GIVEN INFORMATION:
------------------------------------

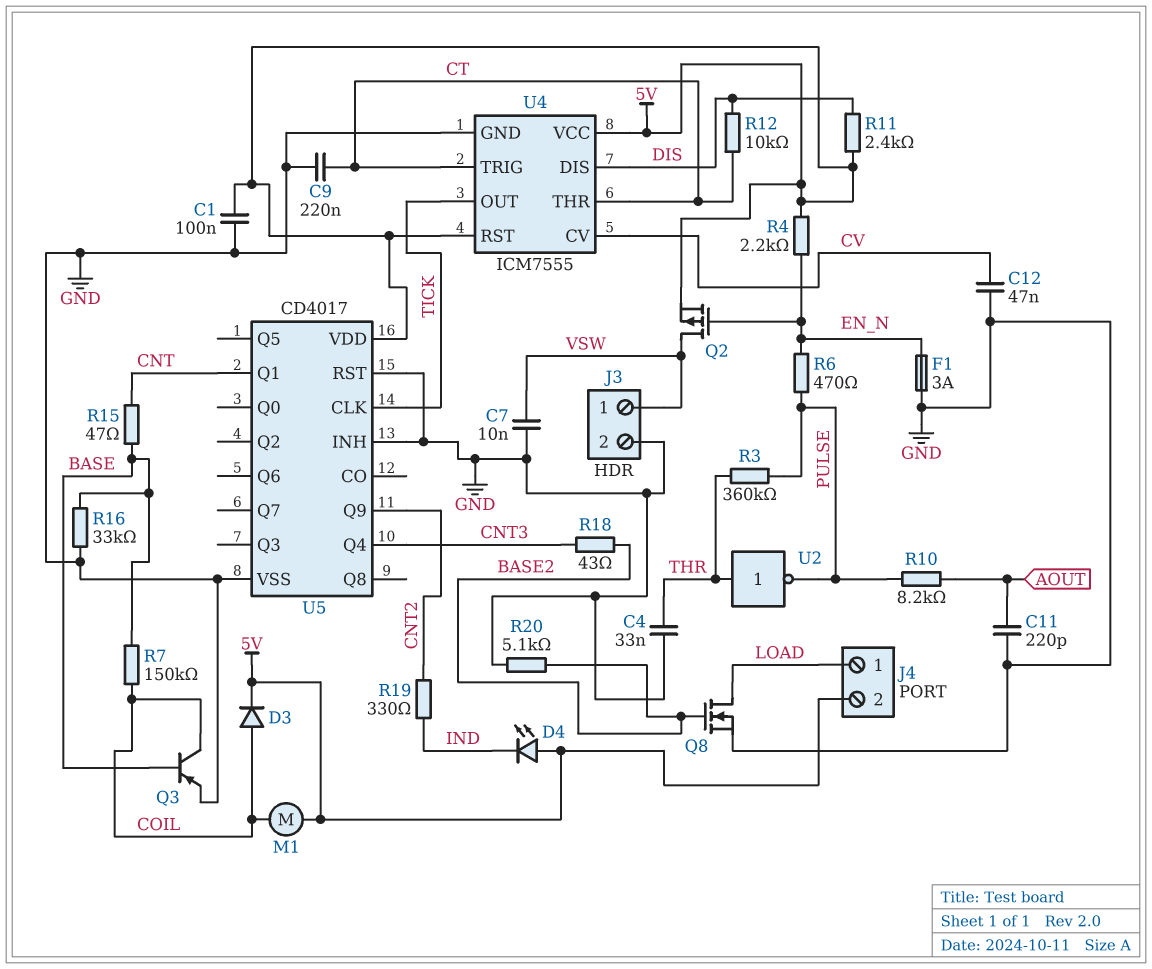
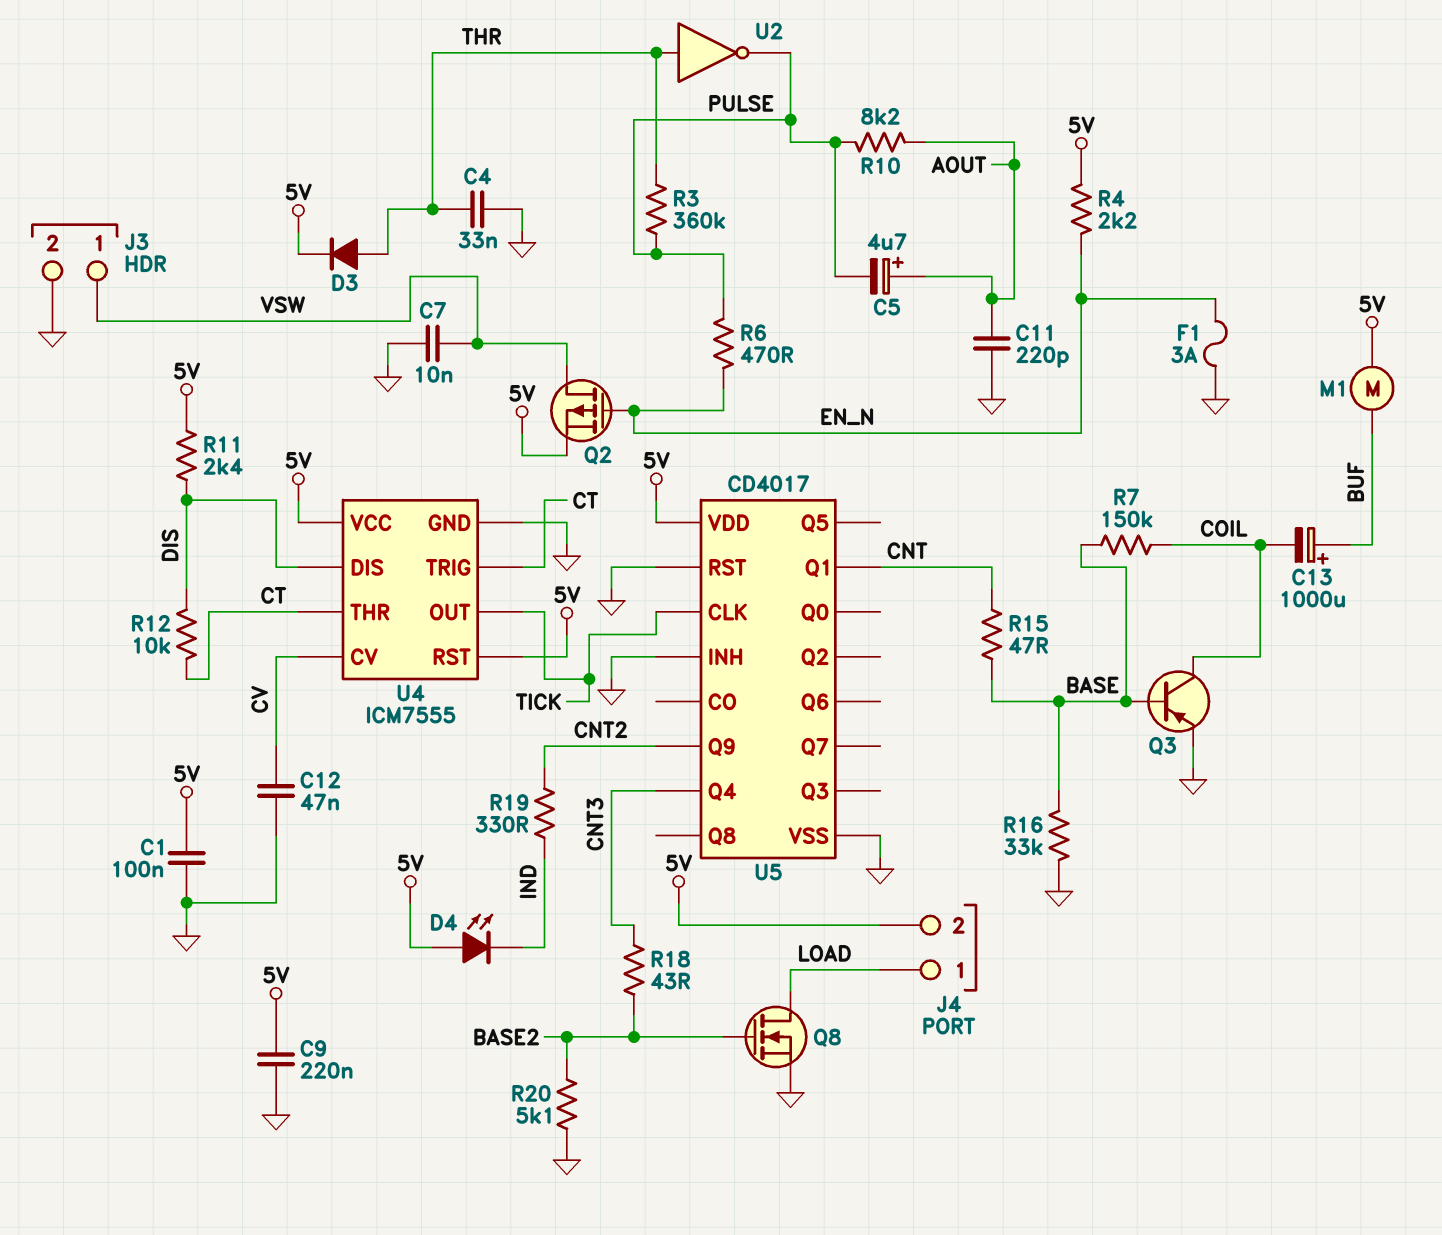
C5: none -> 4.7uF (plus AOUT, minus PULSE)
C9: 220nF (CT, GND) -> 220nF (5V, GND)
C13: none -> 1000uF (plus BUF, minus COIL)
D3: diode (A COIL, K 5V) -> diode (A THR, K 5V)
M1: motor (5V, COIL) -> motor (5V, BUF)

------------------------------------

WHAT IS EXPECTED:
Repeat the listing above in full, exactly, and omit its pictures.

ANSWER SPACE:
C5: none -> 4.7uF (plus AOUT, minus PULSE)
C9: 220nF (CT, GND) -> 220nF (5V, GND)
C13: none -> 1000uF (plus BUF, minus COIL)
D3: diode (A COIL, K 5V) -> diode (A THR, K 5V)
M1: motor (5V, COIL) -> motor (5V, BUF)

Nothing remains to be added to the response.